Records for this task:

--*--

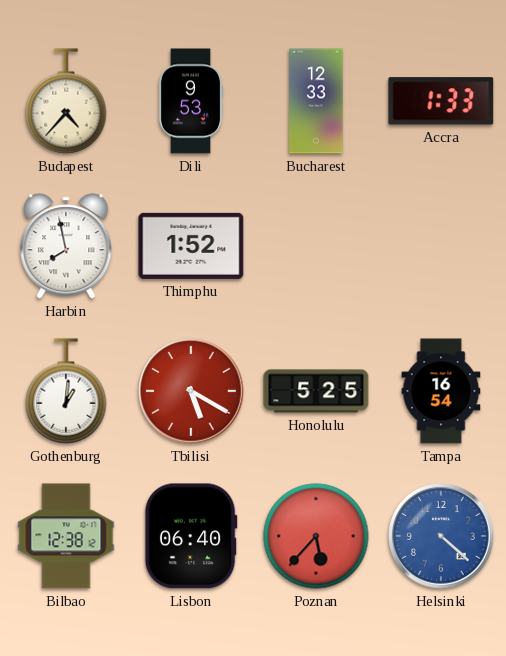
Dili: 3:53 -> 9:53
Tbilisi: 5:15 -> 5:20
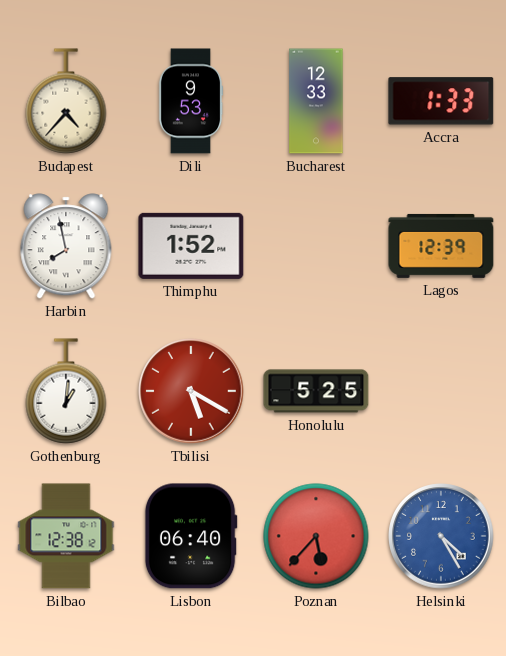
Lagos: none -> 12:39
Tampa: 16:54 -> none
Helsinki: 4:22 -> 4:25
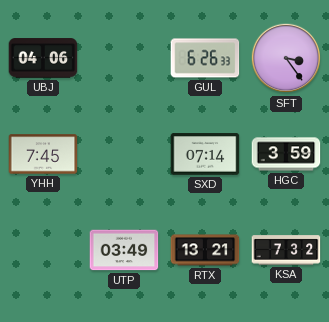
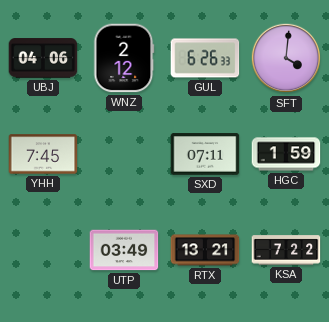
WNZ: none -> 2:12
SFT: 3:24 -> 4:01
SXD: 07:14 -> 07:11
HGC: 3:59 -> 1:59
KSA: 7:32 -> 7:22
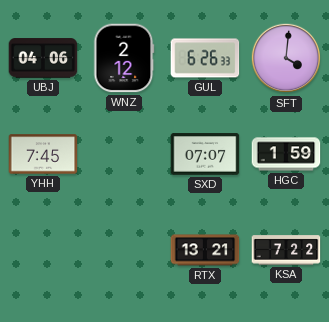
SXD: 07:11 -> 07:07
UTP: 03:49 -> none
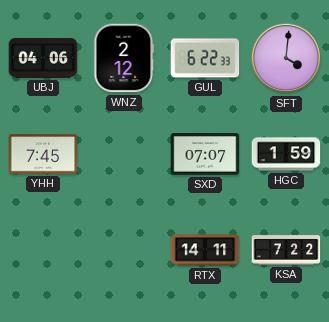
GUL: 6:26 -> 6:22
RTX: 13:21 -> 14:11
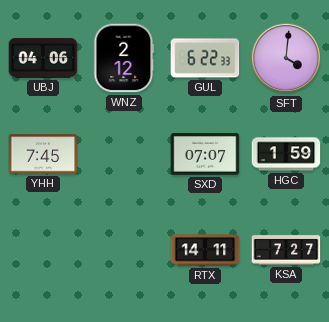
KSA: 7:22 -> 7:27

--*--

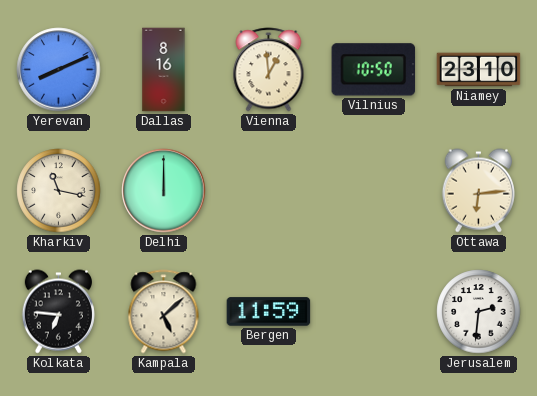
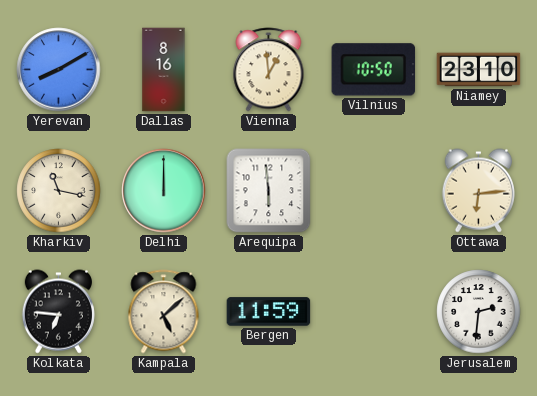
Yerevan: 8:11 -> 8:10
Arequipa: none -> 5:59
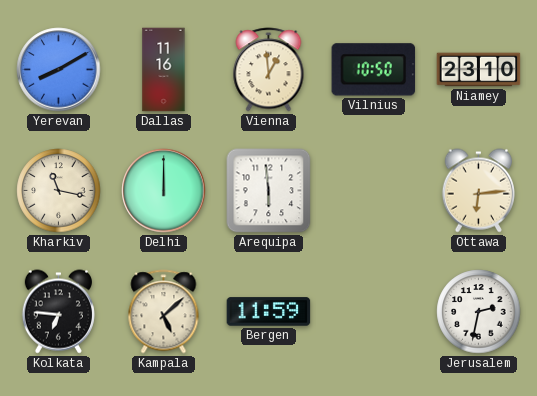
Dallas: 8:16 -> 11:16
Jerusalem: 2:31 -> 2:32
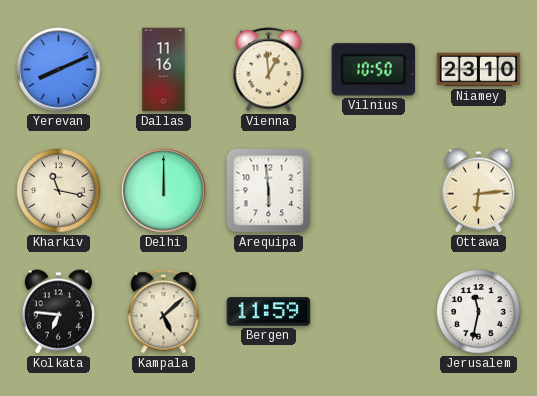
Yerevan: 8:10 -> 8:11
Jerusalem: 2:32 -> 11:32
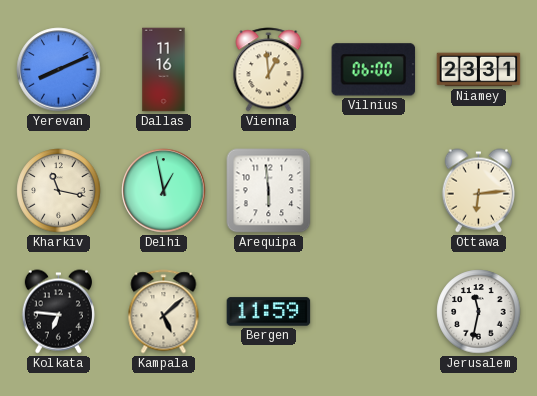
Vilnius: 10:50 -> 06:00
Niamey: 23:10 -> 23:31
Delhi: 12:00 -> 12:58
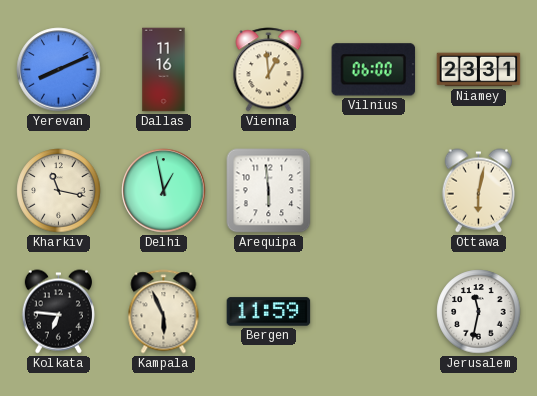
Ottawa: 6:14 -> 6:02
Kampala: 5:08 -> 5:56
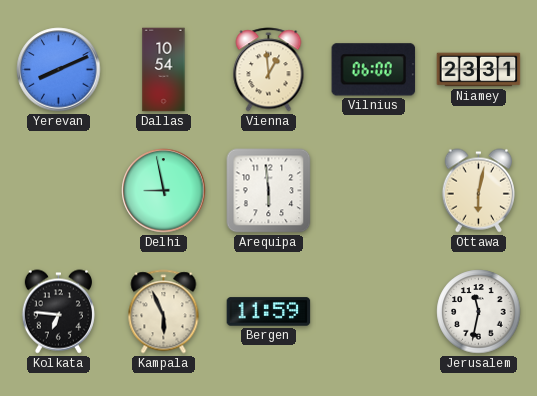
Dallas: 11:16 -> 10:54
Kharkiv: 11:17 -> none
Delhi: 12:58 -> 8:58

--*--

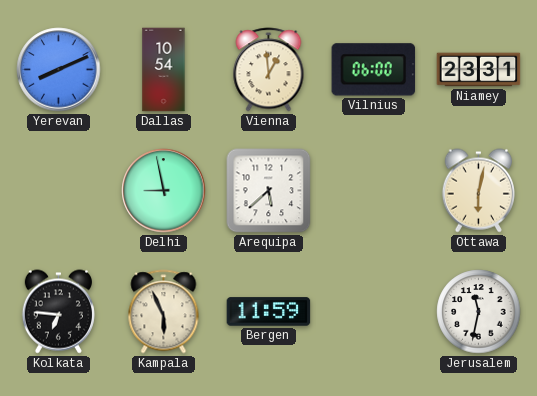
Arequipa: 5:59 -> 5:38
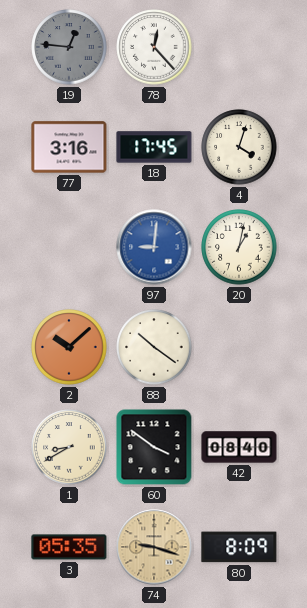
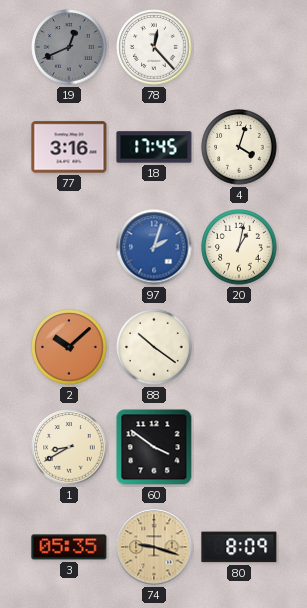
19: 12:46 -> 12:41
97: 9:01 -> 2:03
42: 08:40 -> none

--*--

Work to be completed:
Can you edit the material starting at the line containing "SXD: 07:11 -> 07:07" and ending at the line containing "RTX: 13:21 -> 14:11", swapping "UTP" for "UTR" and changing nothing else, and leave the pictures out?

Task response:
SXD: 07:11 -> 07:07
UTR: 03:49 -> none
GUL: 6:26 -> 6:22
RTX: 13:21 -> 14:11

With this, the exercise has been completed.